## Exercise details
Rewrite every line of the records below as one numbered list, leaving out any blank lines.

---------- Entries supplied ----------

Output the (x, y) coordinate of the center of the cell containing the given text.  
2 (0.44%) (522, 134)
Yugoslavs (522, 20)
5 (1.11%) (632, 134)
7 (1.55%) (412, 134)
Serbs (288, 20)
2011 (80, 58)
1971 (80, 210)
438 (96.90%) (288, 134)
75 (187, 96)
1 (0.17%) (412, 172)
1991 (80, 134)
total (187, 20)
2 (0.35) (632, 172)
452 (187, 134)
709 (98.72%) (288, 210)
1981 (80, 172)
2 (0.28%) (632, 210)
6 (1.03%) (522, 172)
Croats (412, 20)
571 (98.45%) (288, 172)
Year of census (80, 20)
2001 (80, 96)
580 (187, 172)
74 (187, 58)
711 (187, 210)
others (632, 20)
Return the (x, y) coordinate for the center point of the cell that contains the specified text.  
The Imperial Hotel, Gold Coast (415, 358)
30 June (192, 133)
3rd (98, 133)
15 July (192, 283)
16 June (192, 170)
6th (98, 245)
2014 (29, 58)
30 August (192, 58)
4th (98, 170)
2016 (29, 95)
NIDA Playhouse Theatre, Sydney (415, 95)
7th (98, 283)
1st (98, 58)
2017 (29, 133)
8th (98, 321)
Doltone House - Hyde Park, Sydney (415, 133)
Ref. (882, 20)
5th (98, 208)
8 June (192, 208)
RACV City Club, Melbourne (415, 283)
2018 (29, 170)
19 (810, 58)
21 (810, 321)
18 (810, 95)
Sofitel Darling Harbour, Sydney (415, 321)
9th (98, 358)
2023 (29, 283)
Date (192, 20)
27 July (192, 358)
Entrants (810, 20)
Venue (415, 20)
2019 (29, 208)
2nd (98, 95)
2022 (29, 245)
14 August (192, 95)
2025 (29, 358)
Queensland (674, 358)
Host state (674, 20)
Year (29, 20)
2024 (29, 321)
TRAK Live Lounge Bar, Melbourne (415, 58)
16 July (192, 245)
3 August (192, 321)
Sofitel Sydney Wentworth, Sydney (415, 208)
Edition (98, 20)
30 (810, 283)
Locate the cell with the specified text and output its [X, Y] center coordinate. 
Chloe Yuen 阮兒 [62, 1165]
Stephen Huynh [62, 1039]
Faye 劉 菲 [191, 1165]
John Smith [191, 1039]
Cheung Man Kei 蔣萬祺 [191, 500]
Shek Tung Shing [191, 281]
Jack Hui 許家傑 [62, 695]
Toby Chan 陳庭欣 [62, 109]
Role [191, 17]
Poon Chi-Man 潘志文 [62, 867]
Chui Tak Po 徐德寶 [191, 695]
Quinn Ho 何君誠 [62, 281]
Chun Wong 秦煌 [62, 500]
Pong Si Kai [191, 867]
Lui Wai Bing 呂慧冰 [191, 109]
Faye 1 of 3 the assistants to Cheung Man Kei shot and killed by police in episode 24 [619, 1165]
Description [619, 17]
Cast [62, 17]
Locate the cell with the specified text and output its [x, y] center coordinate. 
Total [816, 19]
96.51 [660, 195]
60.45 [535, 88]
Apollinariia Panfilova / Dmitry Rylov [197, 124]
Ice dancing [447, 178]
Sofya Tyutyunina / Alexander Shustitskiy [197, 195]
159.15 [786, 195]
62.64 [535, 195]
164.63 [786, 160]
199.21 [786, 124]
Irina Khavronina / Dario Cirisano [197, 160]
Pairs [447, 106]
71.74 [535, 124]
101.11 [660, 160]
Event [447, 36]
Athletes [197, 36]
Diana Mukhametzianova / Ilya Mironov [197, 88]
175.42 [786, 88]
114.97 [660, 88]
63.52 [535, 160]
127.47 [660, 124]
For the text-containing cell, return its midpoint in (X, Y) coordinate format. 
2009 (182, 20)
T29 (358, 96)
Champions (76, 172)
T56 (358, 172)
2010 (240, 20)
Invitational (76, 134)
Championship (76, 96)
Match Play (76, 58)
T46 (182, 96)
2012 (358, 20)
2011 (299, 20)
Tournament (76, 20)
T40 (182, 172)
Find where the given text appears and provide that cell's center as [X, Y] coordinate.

----------

## Complete answer
1. Output the (x, y) coordinate of the center of the cell containing the given text.  
2. 2 (0.44%) (522, 134)
3. Yugoslavs (522, 20)
4. 5 (1.11%) (632, 134)
5. 7 (1.55%) (412, 134)
6. Serbs (288, 20)
7. 2011 (80, 58)
8. 1971 (80, 210)
9. 438 (96.90%) (288, 134)
10. 75 (187, 96)
11. 1 (0.17%) (412, 172)
12. 1991 (80, 134)
13. total (187, 20)
14. 2 (0.35) (632, 172)
15. 452 (187, 134)
16. 709 (98.72%) (288, 210)
17. 1981 (80, 172)
18. 2 (0.28%) (632, 210)
19. 6 (1.03%) (522, 172)
20. Croats (412, 20)
21. 571 (98.45%) (288, 172)
22. Year of census (80, 20)
23. 2001 (80, 96)
24. 580 (187, 172)
25. 74 (187, 58)
26. 711 (187, 210)
27. others (632, 20)
28. Return the (x, y) coordinate for the center point of the cell that contains the specified text.  
29. The Imperial Hotel, Gold Coast (415, 358)
30. 30 June (192, 133)
31. 3rd (98, 133)
32. 15 July (192, 283)
33. 16 June (192, 170)
34. 6th (98, 245)
35. 2014 (29, 58)
36. 30 August (192, 58)
37. 4th (98, 170)
38. 2016 (29, 95)
39. NIDA Playhouse Theatre, Sydney (415, 95)
40. 7th (98, 283)
41. 1st (98, 58)
42. 2017 (29, 133)
43. 8th (98, 321)
44. Doltone House - Hyde Park, Sydney (415, 133)
45. Ref. (882, 20)
46. 5th (98, 208)
47. 8 June (192, 208)
48. RACV City Club, Melbourne (415, 283)
49. 2018 (29, 170)
50. 19 (810, 58)
51. 21 (810, 321)
52. 18 (810, 95)
53. Sofitel Darling Harbour, Sydney (415, 321)
54. 9th (98, 358)
55. 2023 (29, 283)
56. Date (192, 20)
57. 27 July (192, 358)
58. Entrants (810, 20)
59. Venue (415, 20)
60. 2019 (29, 208)
61. 2nd (98, 95)
62. 2022 (29, 245)
63. 14 August (192, 95)
64. 2025 (29, 358)
65. Queensland (674, 358)
66. Host state (674, 20)
67. Year (29, 20)
68. 2024 (29, 321)
69. TRAK Live Lounge Bar, Melbourne (415, 58)
70. 16 July (192, 245)
71. 3 August (192, 321)
72. Sofitel Sydney Wentworth, Sydney (415, 208)
73. Edition (98, 20)
74. 30 (810, 283)
75. Locate the cell with the specified text and output its [X, Y] center coordinate. 
76. Chloe Yuen 阮兒 [62, 1165]
77. Stephen Huynh [62, 1039]
78. Faye 劉 菲 [191, 1165]
79. John Smith [191, 1039]
80. Cheung Man Kei 蔣萬祺 [191, 500]
81. Shek Tung Shing [191, 281]
82. Jack Hui 許家傑 [62, 695]
83. Toby Chan 陳庭欣 [62, 109]
84. Role [191, 17]
85. Poon Chi-Man 潘志文 [62, 867]
86. Chui Tak Po 徐德寶 [191, 695]
87. Quinn Ho 何君誠 [62, 281]
88. Chun Wong 秦煌 [62, 500]
89. Pong Si Kai [191, 867]
90. Lui Wai Bing 呂慧冰 [191, 109]
91. Faye 1 of 3 the assistants to Cheung Man Kei shot and killed by police in episode 24 [619, 1165]
92. Description [619, 17]
93. Cast [62, 17]
94. Locate the cell with the specified text and output its [x, y] center coordinate. 
95. Total [816, 19]
96. 96.51 [660, 195]
97. 60.45 [535, 88]
98. Apollinariia Panfilova / Dmitry Rylov [197, 124]
99. Ice dancing [447, 178]
100. Sofya Tyutyunina / Alexander Shustitskiy [197, 195]
101. 159.15 [786, 195]
102. 62.64 [535, 195]
103. 164.63 [786, 160]
104. 199.21 [786, 124]
105. Irina Khavronina / Dario Cirisano [197, 160]
106. Pairs [447, 106]
107. 71.74 [535, 124]
108. 101.11 [660, 160]
109. Event [447, 36]
110. Athletes [197, 36]
111. Diana Mukhametzianova / Ilya Mironov [197, 88]
112. 175.42 [786, 88]
113. 114.97 [660, 88]
114. 63.52 [535, 160]
115. 127.47 [660, 124]
116. For the text-containing cell, return its midpoint in (X, Y) coordinate format. 
117. 2009 (182, 20)
118. T29 (358, 96)
119. Champions (76, 172)
120. T56 (358, 172)
121. 2010 (240, 20)
122. Invitational (76, 134)
123. Championship (76, 96)
124. Match Play (76, 58)
125. T46 (182, 96)
126. 2012 (358, 20)
127. 2011 (299, 20)
128. Tournament (76, 20)
129. T40 (182, 172)
130. Find where the given text appears and provide that cell's center as [X, Y] coordinate.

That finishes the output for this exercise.